• _Task statement_
Echo verbatim the lines in the items below, from the line containing "Tara: none -> 7:07" through the line containing "Ada: none -> 11:04", inclusive. Output only that stretch.

• _Listed records_
--- Start ---

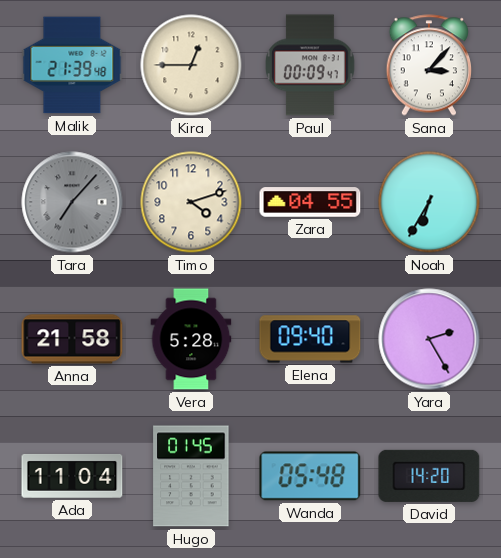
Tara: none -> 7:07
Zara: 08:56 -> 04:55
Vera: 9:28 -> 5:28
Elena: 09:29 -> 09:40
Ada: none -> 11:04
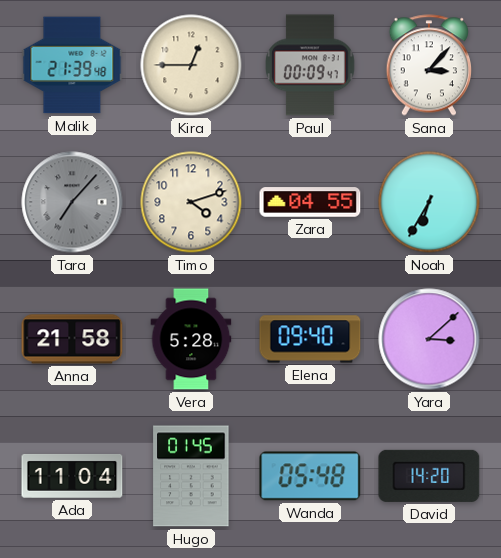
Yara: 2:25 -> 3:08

--- End ---
--- Start ---

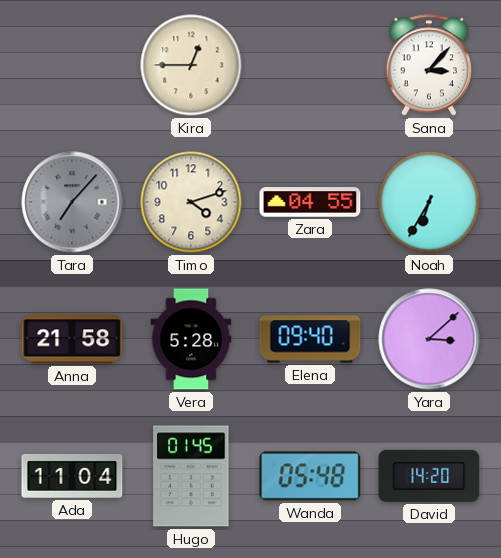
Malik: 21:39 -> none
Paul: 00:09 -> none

--- End ---

• _Written response_
Tara: none -> 7:07
Zara: 08:56 -> 04:55
Vera: 9:28 -> 5:28
Elena: 09:29 -> 09:40
Ada: none -> 11:04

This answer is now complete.